> **Task directions**
Set down each entry exactly as given; pictures should not appear in the copy.

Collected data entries

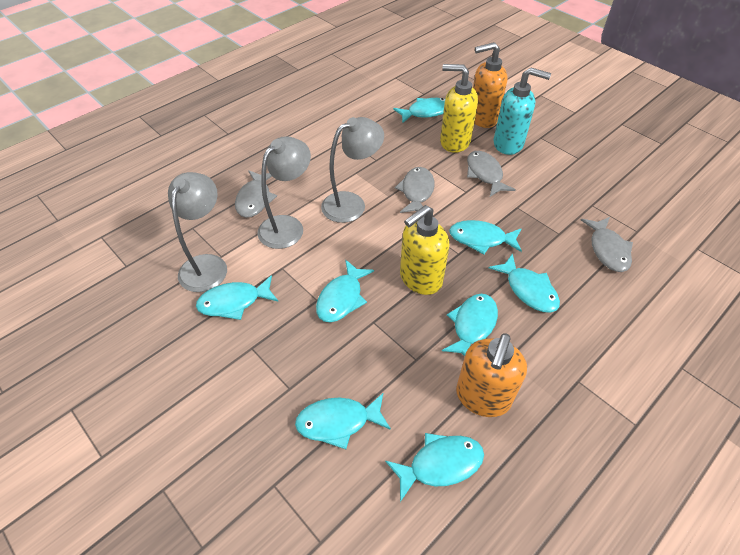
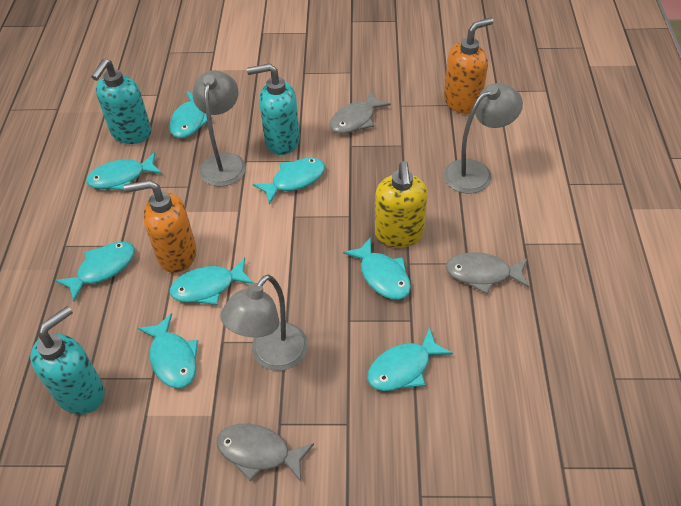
grey fish: 4 -> 3
turquoise soap dispenser: 1 -> 3
yellow soap dispenser: 2 -> 1

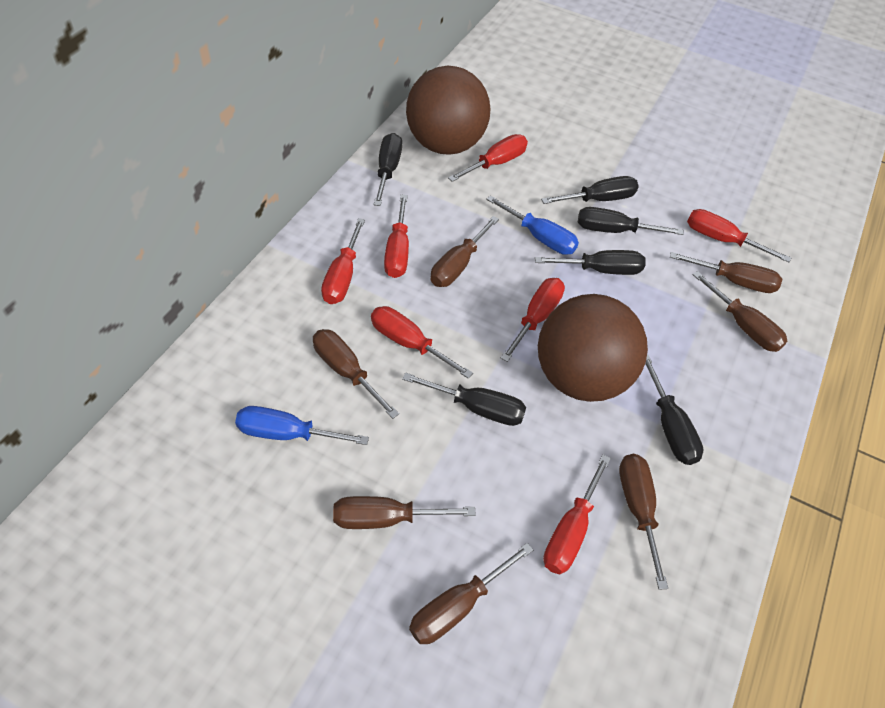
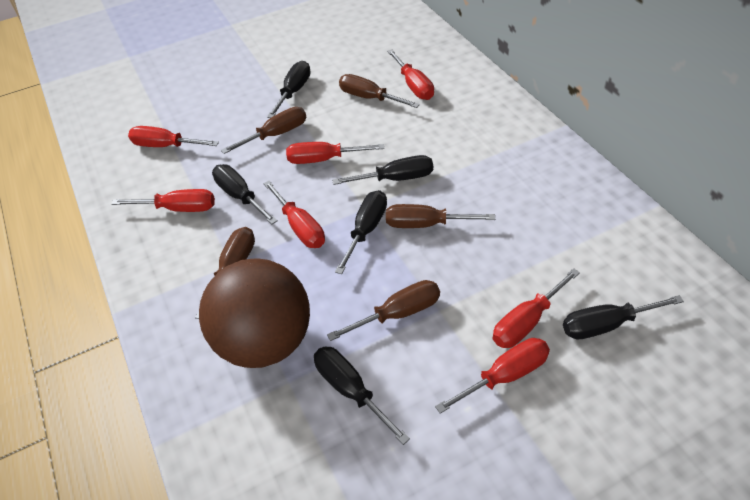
blue screwdriver: 2 -> 0
brown ball: 2 -> 1
brown screwdriver: 7 -> 5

> **Solution**
grey fish: 4 -> 3
turquoise soap dispenser: 1 -> 3
yellow soap dispenser: 2 -> 1

blue screwdriver: 2 -> 0
brown ball: 2 -> 1
brown screwdriver: 7 -> 5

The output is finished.